(SOURCE INFORMATION)
......
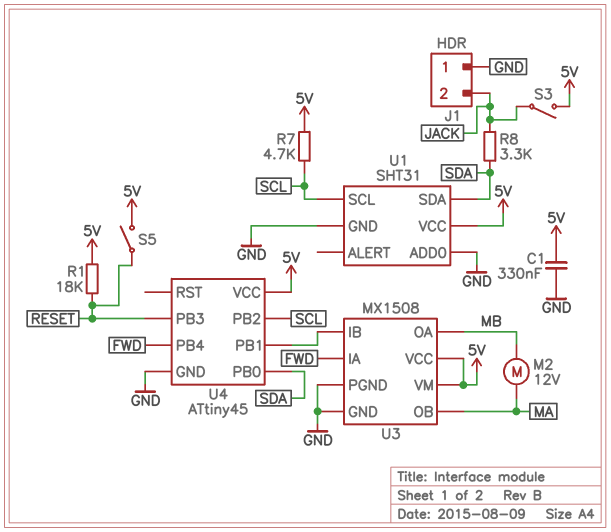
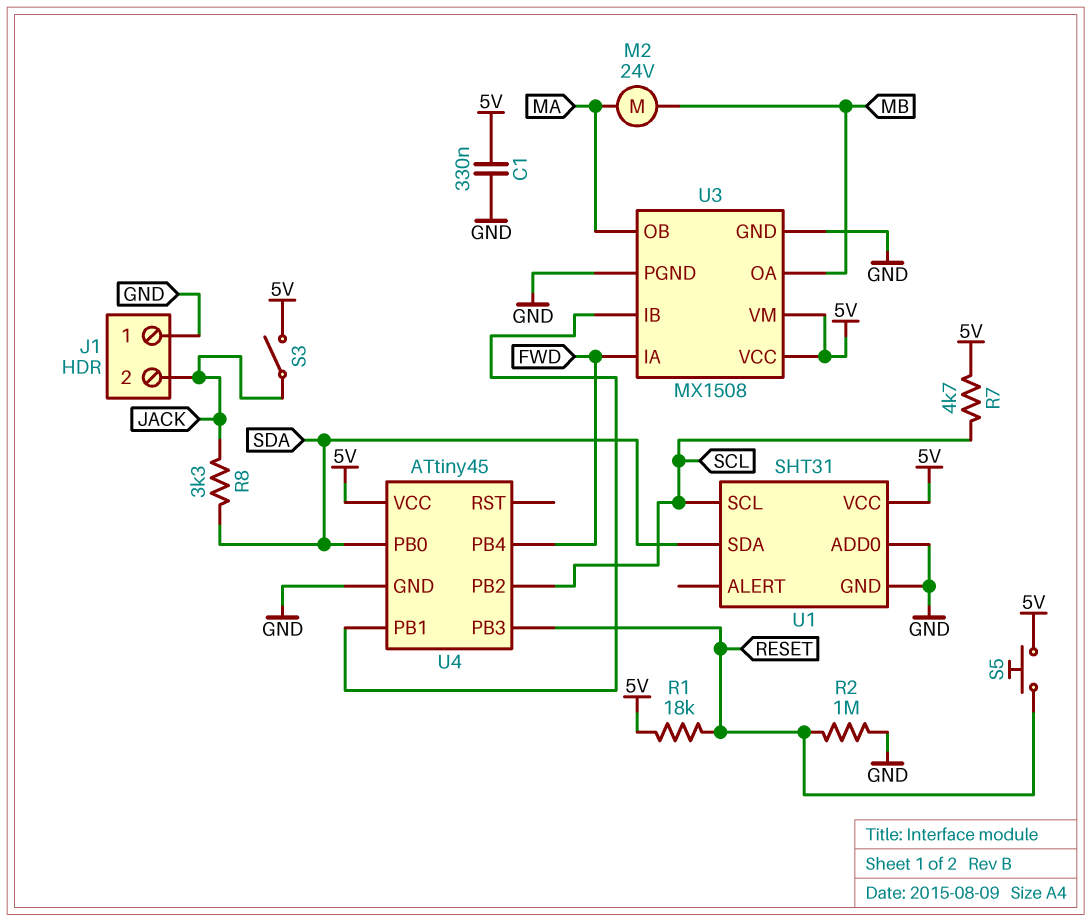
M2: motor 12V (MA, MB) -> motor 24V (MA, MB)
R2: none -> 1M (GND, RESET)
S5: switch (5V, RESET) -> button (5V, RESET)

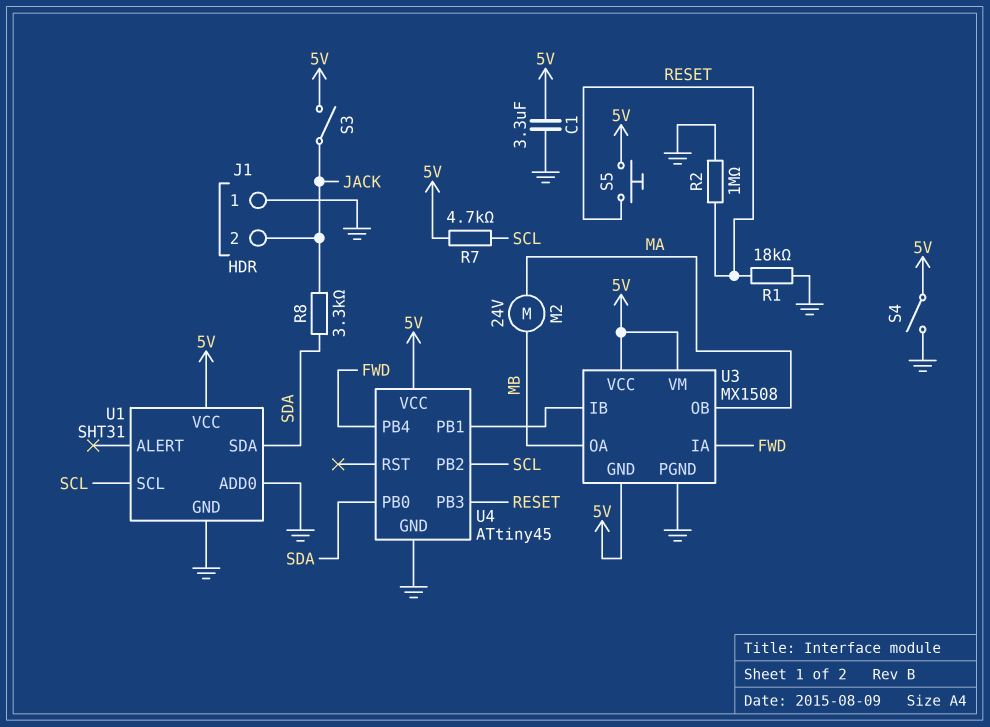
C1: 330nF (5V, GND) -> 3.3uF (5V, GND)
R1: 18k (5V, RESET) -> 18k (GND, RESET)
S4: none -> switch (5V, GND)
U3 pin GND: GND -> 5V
......
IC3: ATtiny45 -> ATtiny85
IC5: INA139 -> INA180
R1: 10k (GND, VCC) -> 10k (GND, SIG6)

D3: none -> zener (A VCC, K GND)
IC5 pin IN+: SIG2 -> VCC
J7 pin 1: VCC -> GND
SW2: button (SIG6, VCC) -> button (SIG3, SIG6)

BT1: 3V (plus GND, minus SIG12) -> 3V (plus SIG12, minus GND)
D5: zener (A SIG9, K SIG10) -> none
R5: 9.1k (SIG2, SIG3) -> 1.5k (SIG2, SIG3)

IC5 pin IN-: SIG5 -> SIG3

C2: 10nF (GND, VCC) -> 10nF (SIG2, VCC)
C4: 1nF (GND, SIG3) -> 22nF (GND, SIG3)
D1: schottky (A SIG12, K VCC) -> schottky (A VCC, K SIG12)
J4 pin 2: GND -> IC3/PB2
......
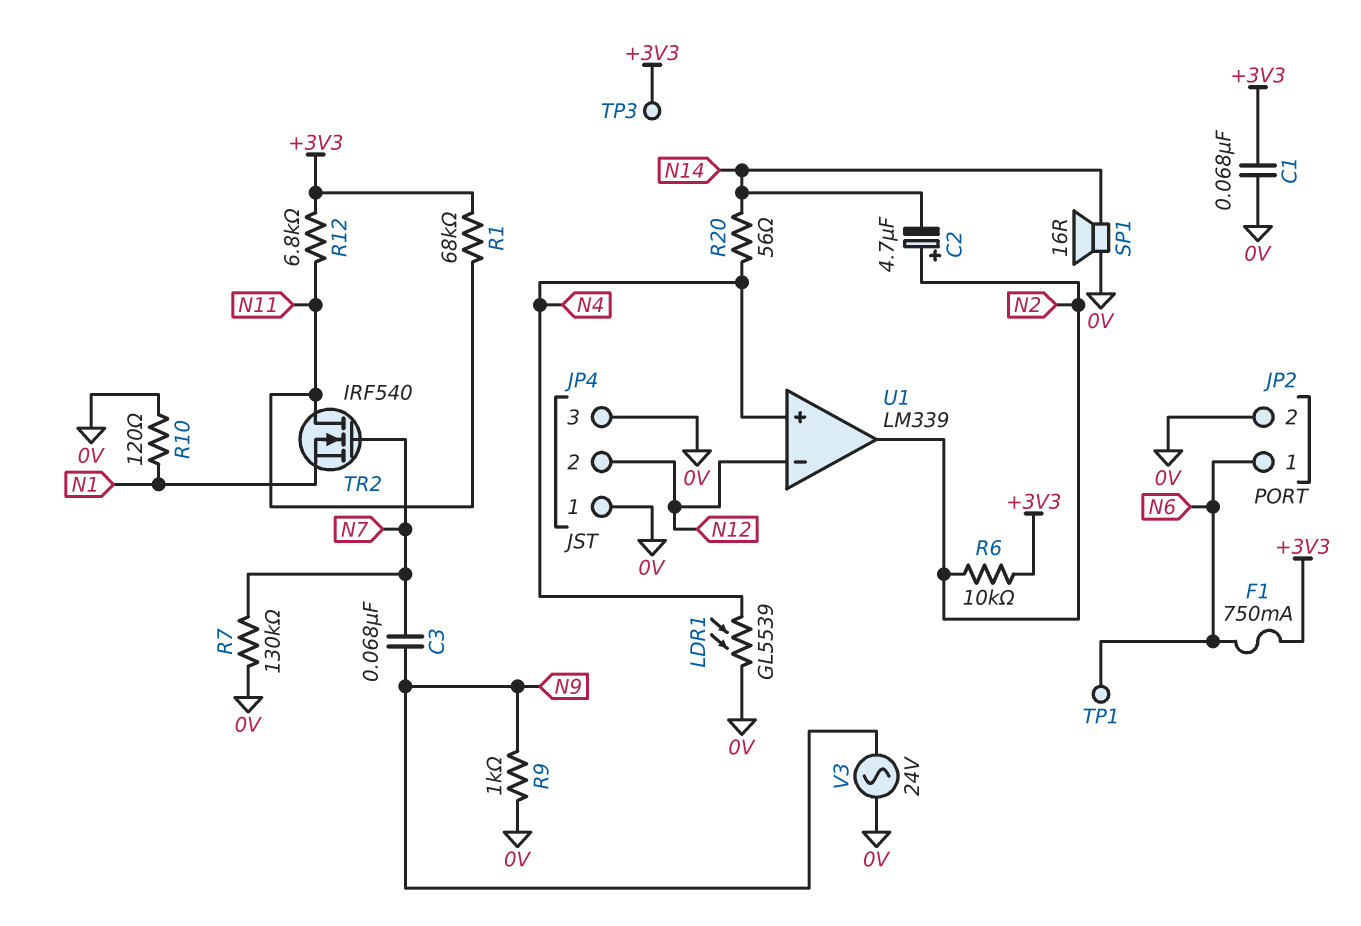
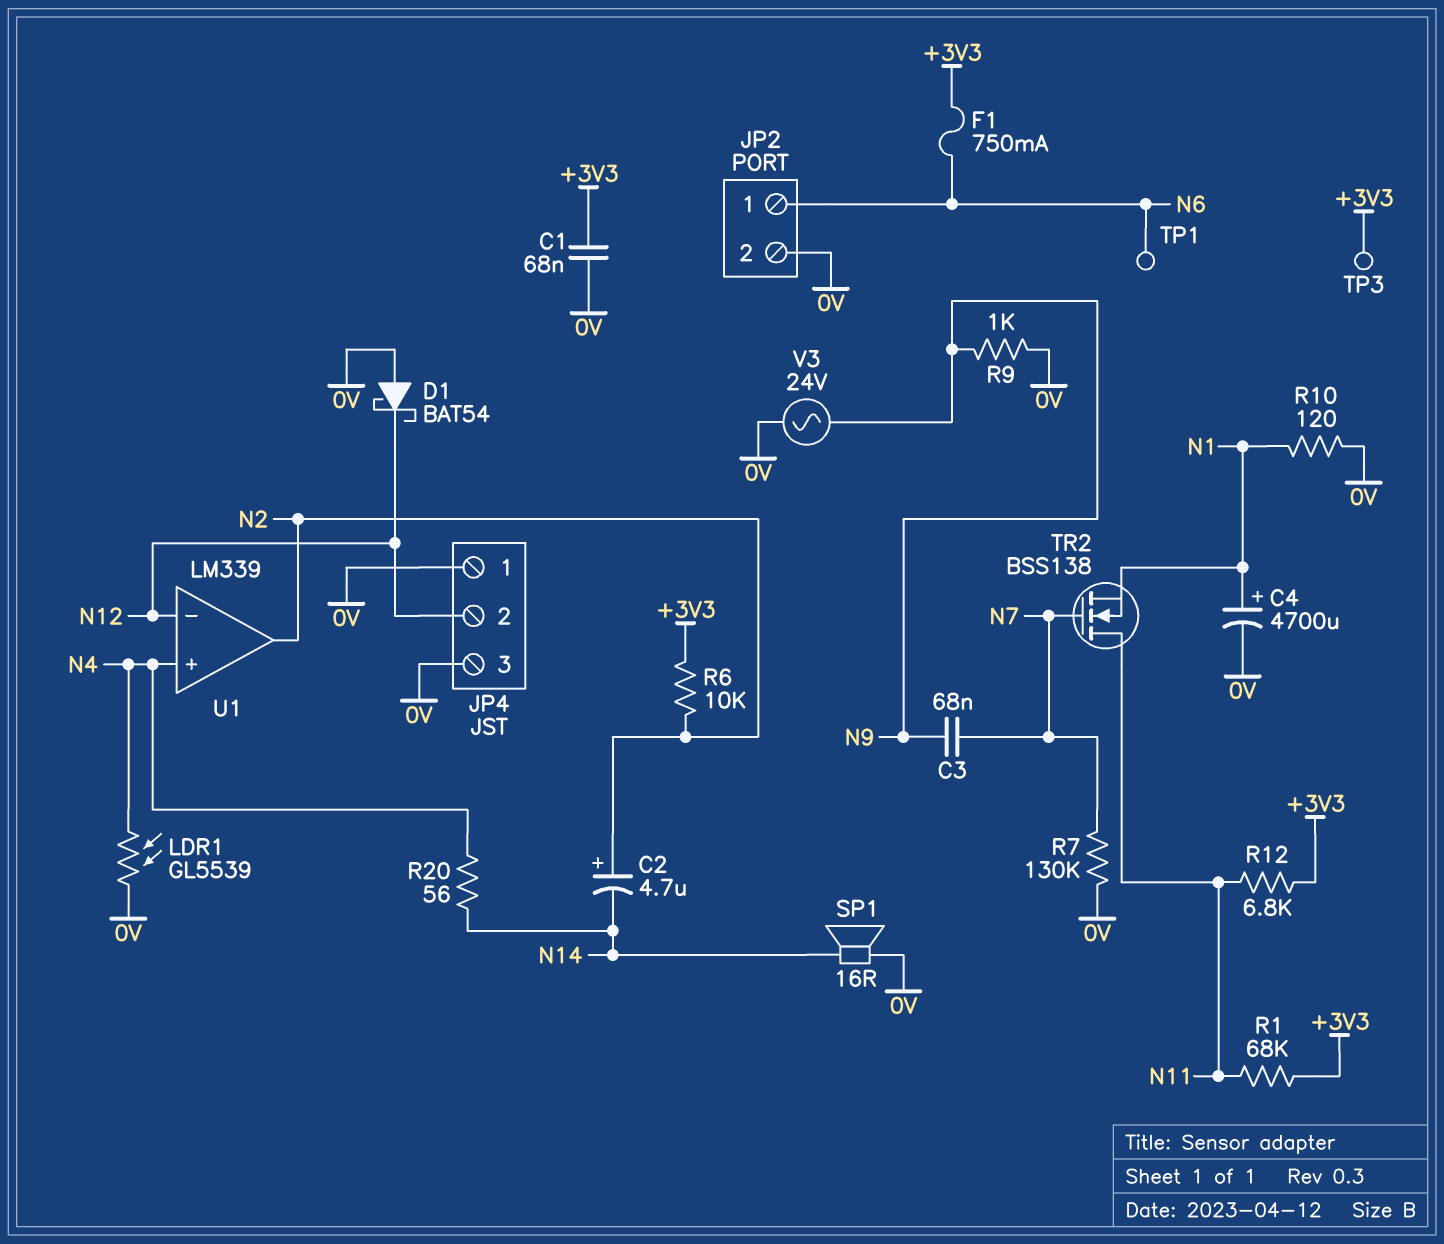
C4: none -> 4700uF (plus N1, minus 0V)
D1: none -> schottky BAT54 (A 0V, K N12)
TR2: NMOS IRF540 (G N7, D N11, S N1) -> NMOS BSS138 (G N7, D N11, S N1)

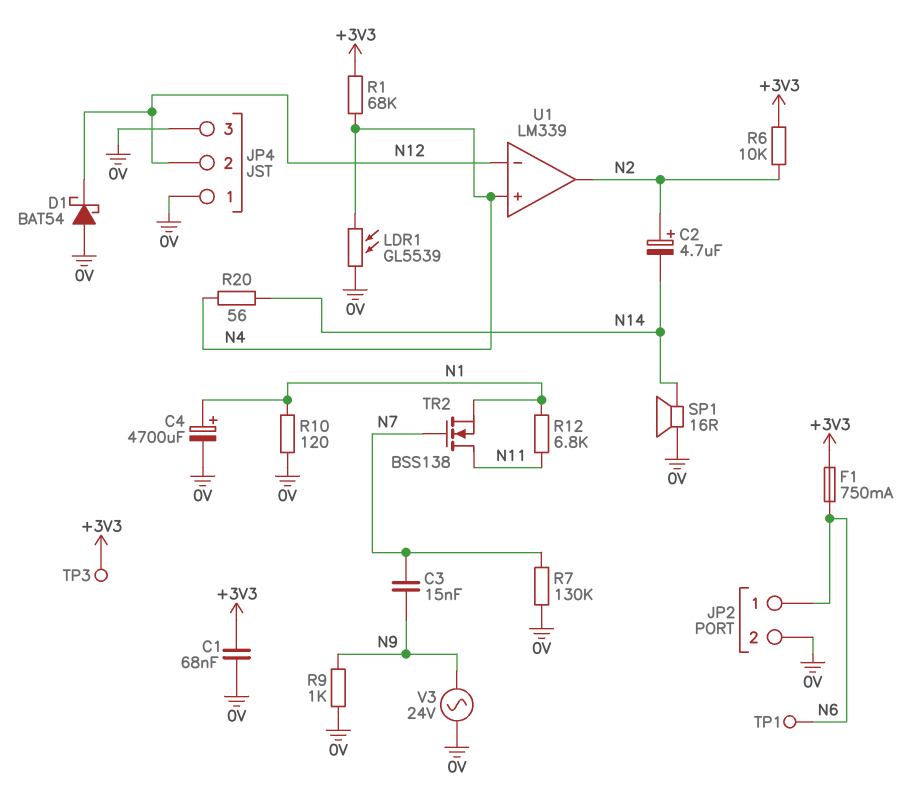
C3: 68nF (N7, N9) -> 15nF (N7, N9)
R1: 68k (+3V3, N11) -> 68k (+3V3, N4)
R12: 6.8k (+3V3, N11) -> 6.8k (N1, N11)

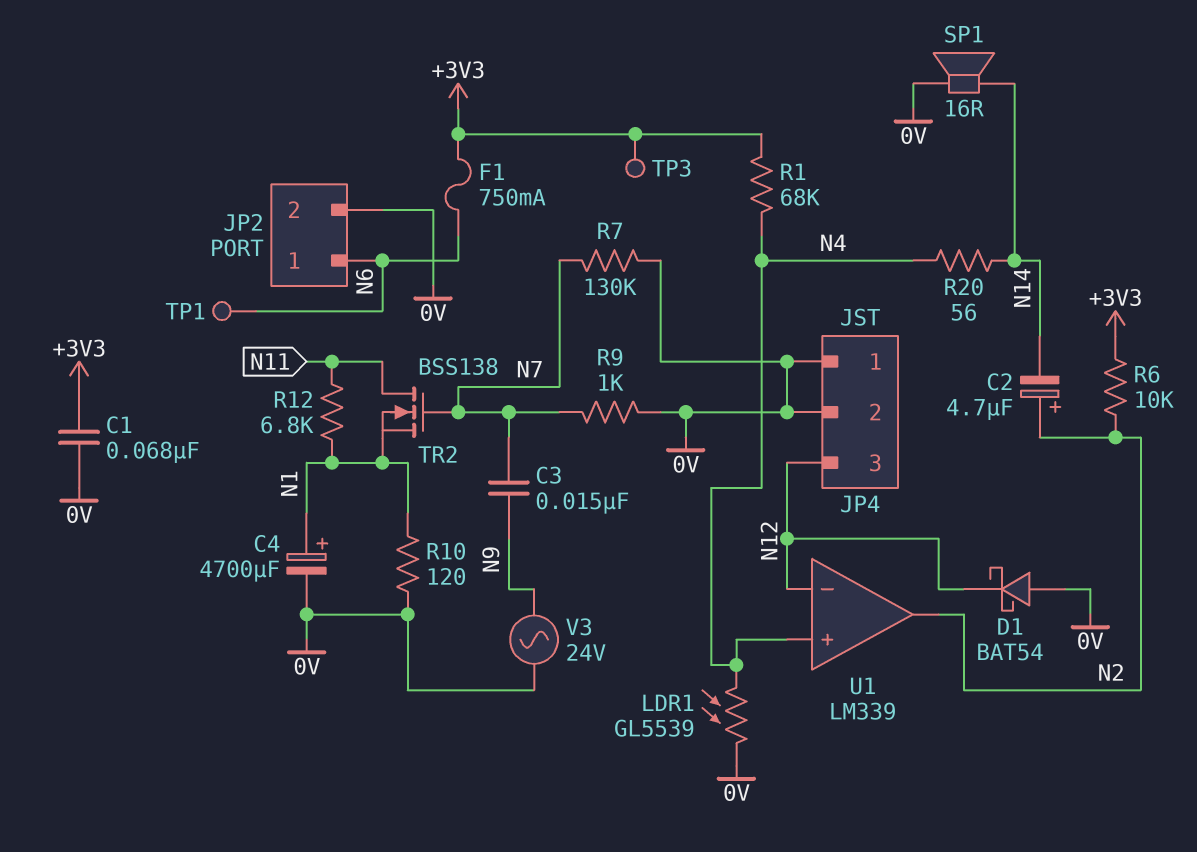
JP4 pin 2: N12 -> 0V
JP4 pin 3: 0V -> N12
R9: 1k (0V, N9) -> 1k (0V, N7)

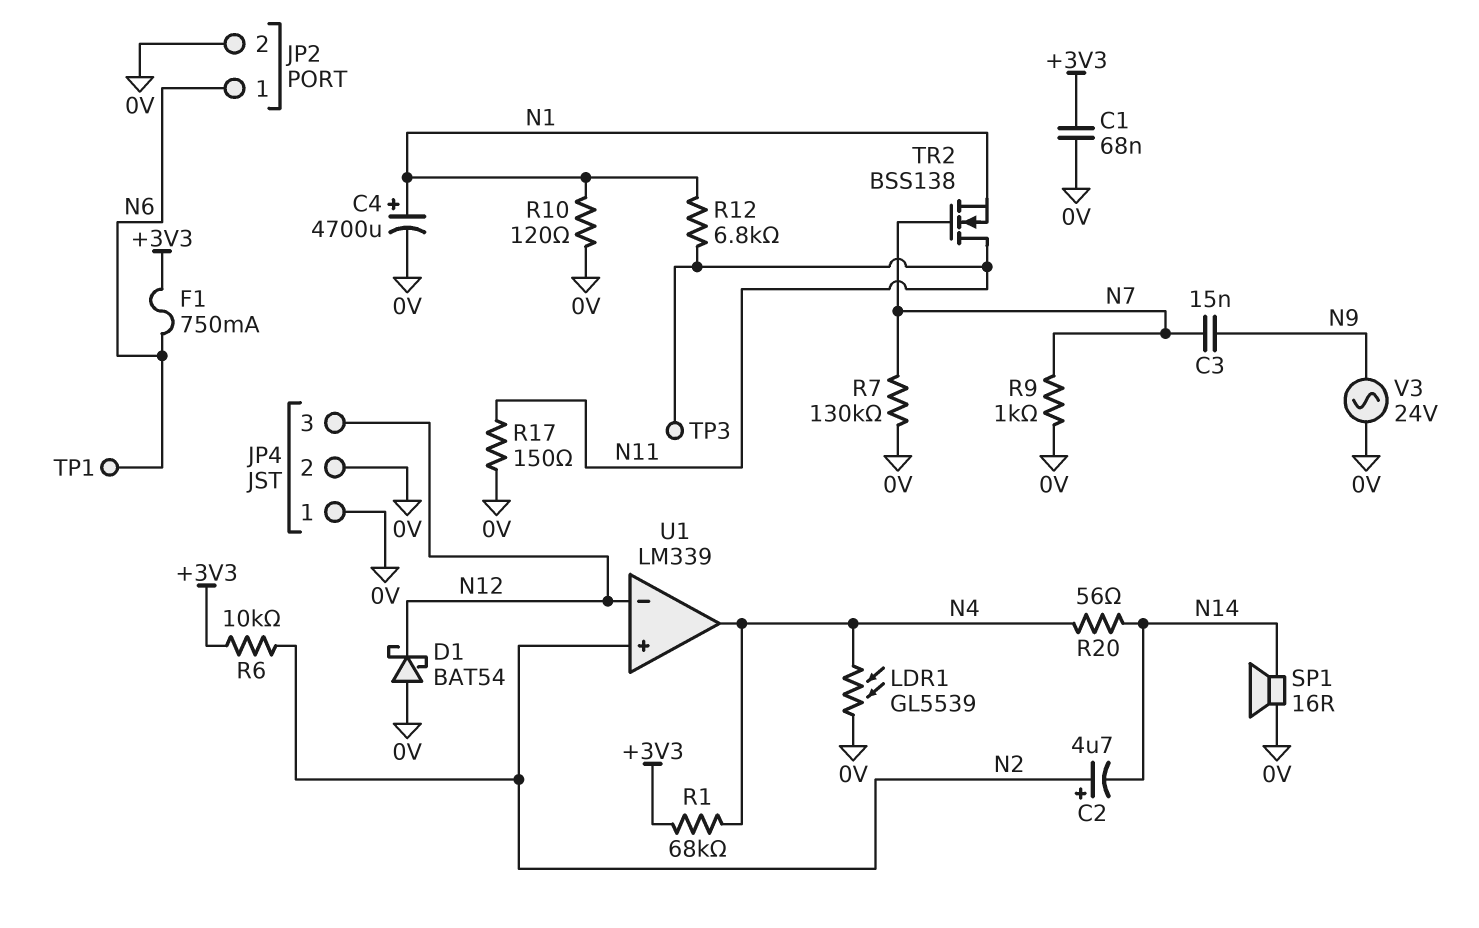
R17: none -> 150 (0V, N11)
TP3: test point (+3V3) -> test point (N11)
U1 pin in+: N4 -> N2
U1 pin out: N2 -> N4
......
Among the entries above, find the line with "IC5 pin IN-: SIG5 -> SIG3" and the line with "J4 pin 2: GND -> IC3/PB2"; give again exactly these two lines and all lines between them.

(RESPONSE TO THIS EXERCISE)
IC5 pin IN-: SIG5 -> SIG3

C2: 10nF (GND, VCC) -> 10nF (SIG2, VCC)
C4: 1nF (GND, SIG3) -> 22nF (GND, SIG3)
D1: schottky (A SIG12, K VCC) -> schottky (A VCC, K SIG12)
J4 pin 2: GND -> IC3/PB2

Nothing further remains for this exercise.